Beginning with the line that contains "212, 142, 31)", output each line below exactly through the last one, both included, and nothing else.

Data excerpt:

= = =

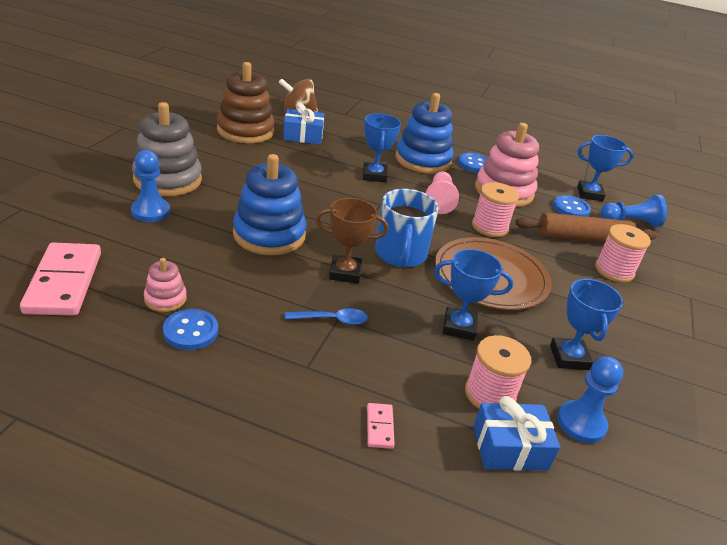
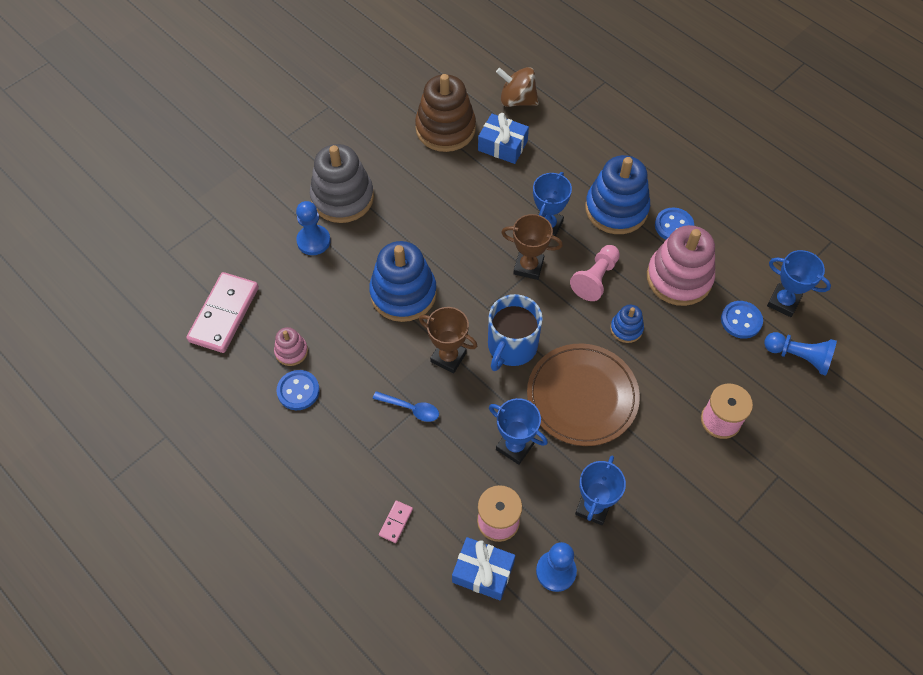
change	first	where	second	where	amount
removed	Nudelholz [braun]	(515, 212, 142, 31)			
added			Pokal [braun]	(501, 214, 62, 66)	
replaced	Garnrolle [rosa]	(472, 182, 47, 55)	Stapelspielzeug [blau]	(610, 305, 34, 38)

= = =

Response:
removed	Nudelholz [braun]	(515, 212, 142, 31)			
added			Pokal [braun]	(501, 214, 62, 66)	
replaced	Garnrolle [rosa]	(472, 182, 47, 55)	Stapelspielzeug [blau]	(610, 305, 34, 38)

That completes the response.